Change listing data:

━━━━

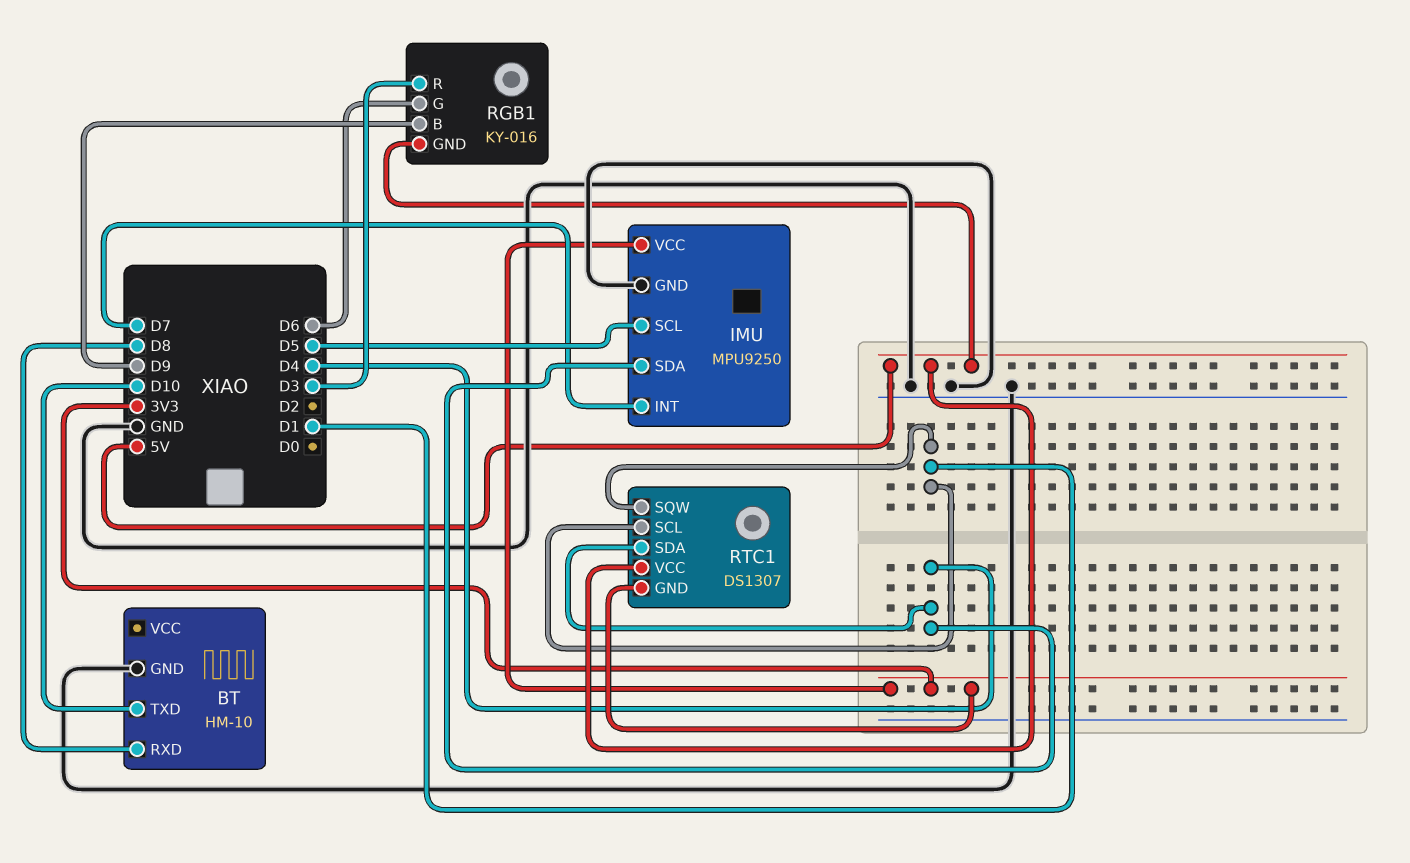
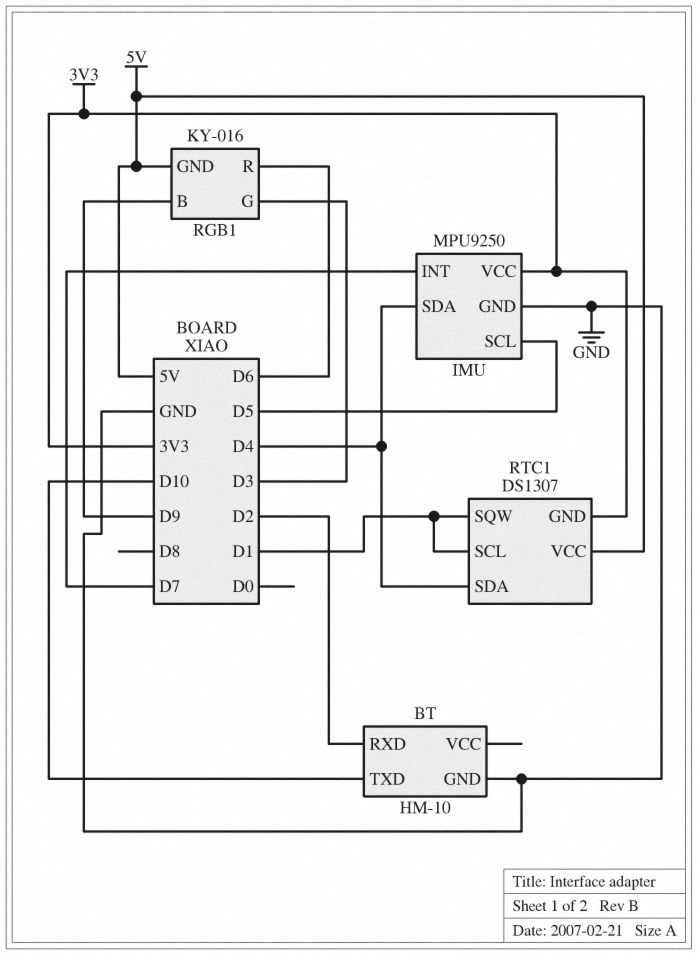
BT pin RXD: D8 -> D2
RGB1 pin G: D6 -> D3
RGB1 pin R: D3 -> D6

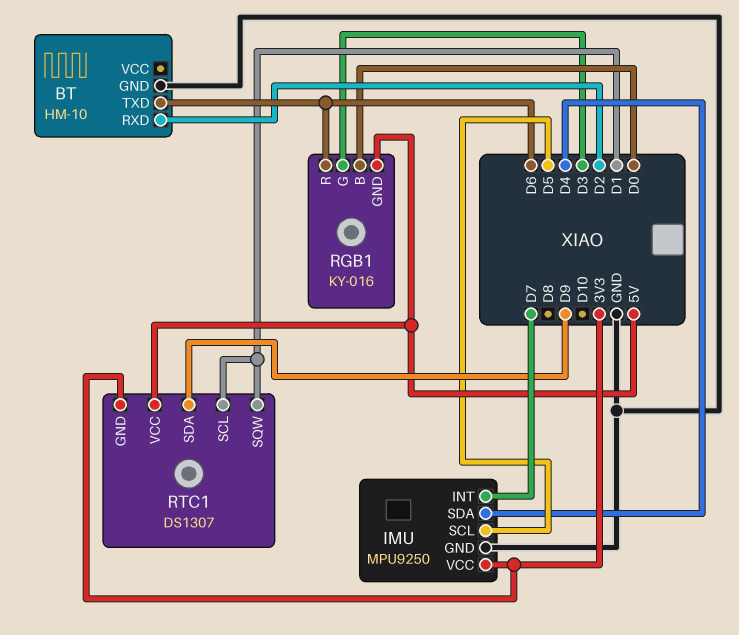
BT pin TXD: D10 -> D6
RGB1 pin B: D9 -> D0
RTC1 pin SDA: D4 -> D9

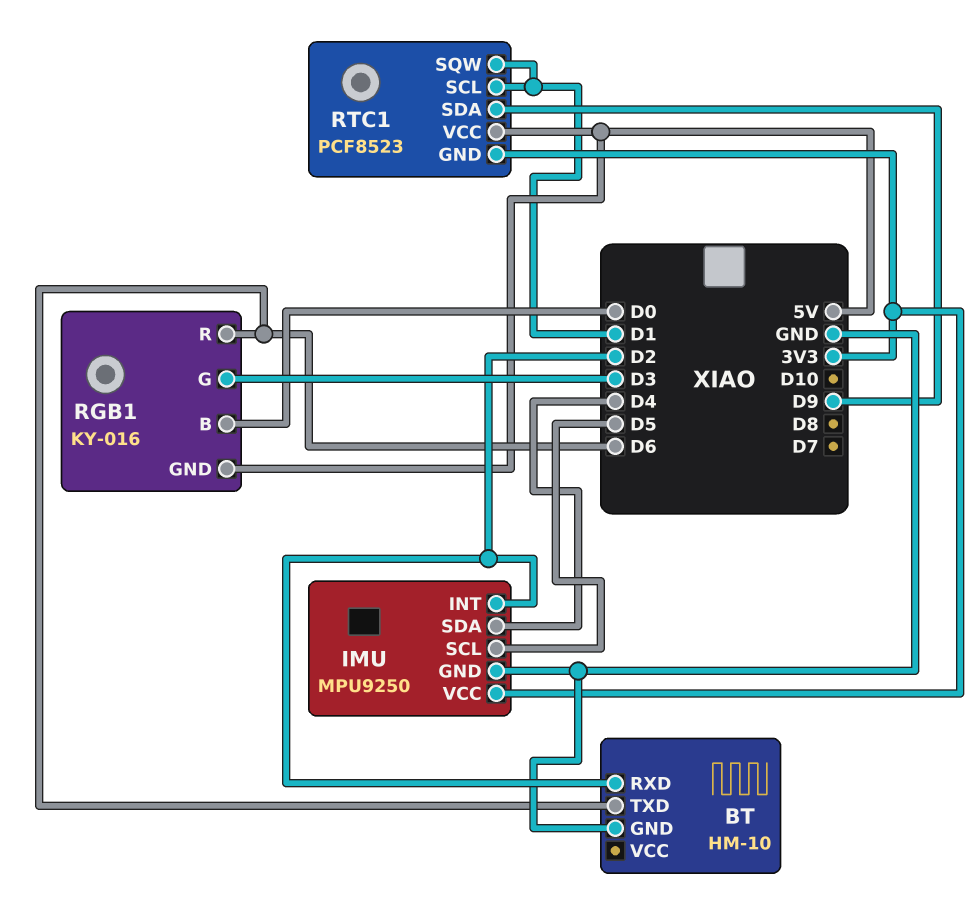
IMU pin INT: D7 -> D2
RTC1: DS1307 -> PCF8523

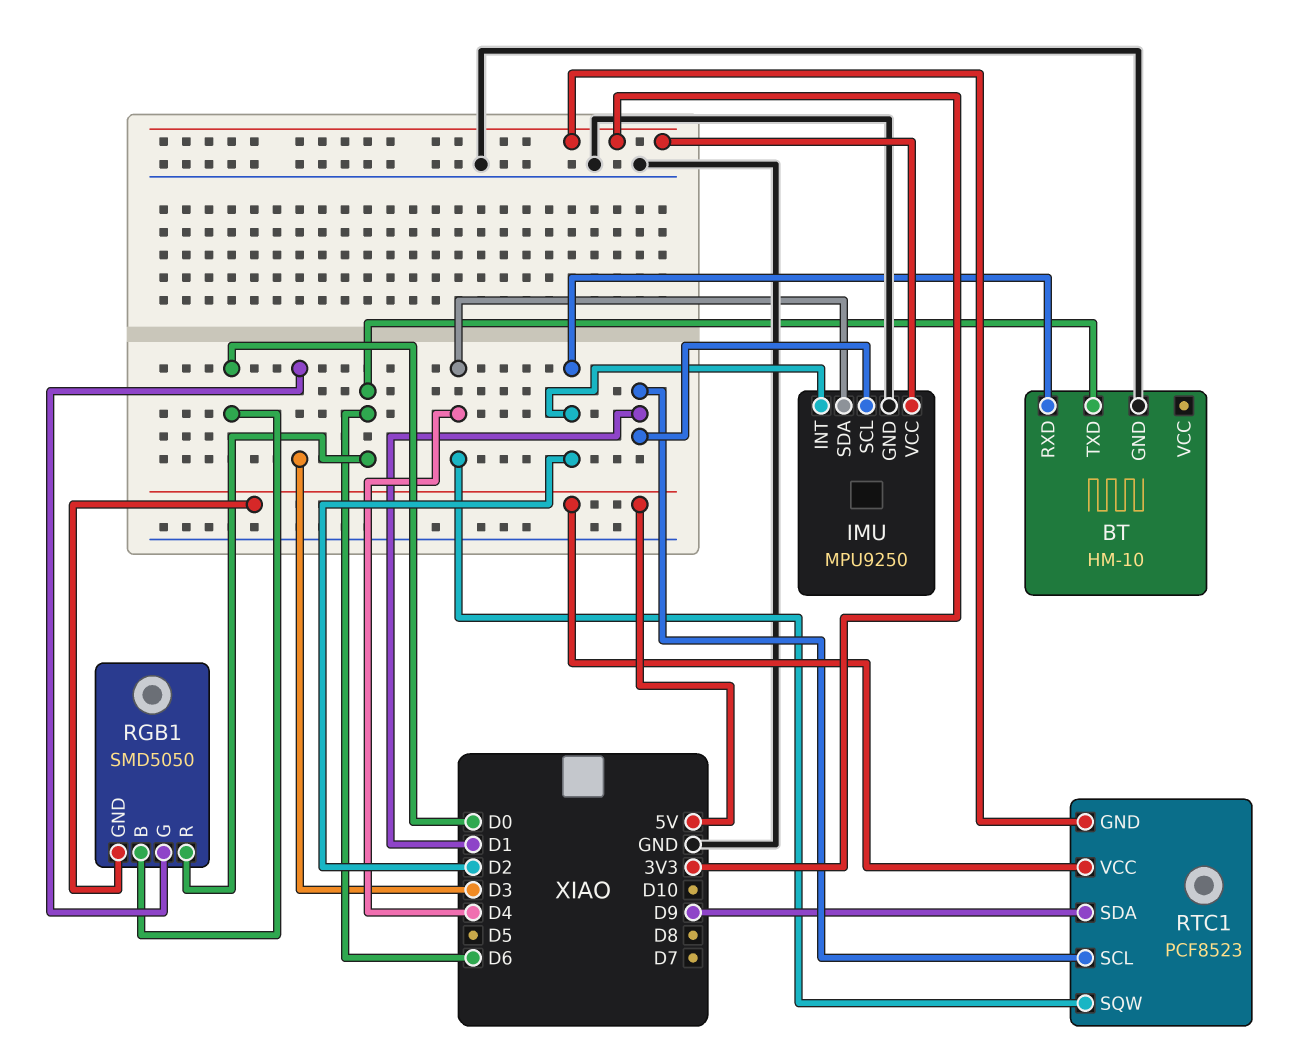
IMU pin SCL: D5 -> D1
RGB1: KY-016 -> SMD5050
RTC1 pin SQW: D1 -> D4

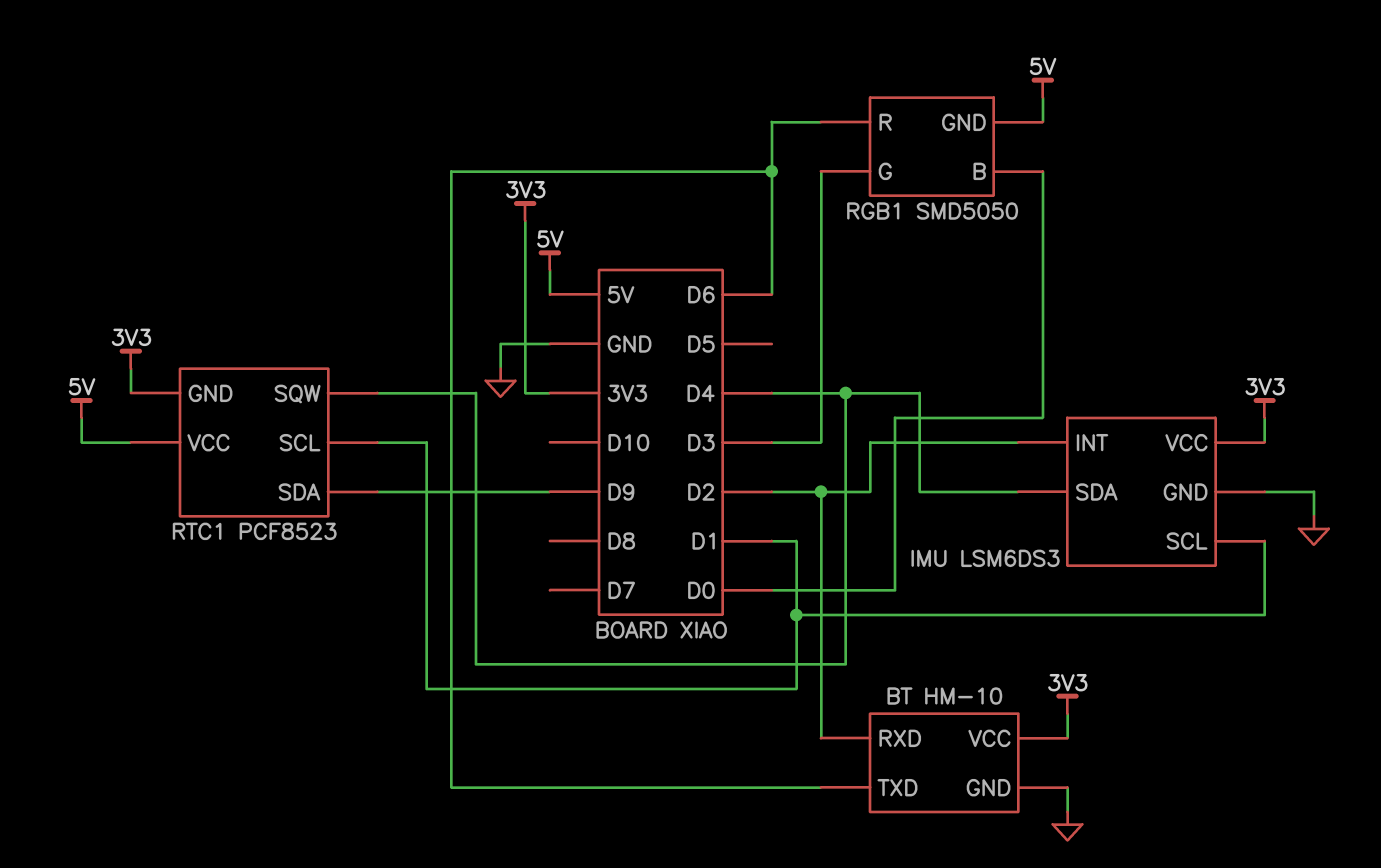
BT pin VCC: none -> 3V3
IMU: MPU9250 -> LSM6DS3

━━━━

# [EXERCISE REQUIREMENTS]
Beginning with the line that contains "RGB1 pin B: D9 -> D0", repeat every remaining line of the data exactly, the last line included, and omit pictures.

# [COMPLETED TASK]
RGB1 pin B: D9 -> D0
RTC1 pin SDA: D4 -> D9

IMU pin INT: D7 -> D2
RTC1: DS1307 -> PCF8523

IMU pin SCL: D5 -> D1
RGB1: KY-016 -> SMD5050
RTC1 pin SQW: D1 -> D4

BT pin VCC: none -> 3V3
IMU: MPU9250 -> LSM6DS3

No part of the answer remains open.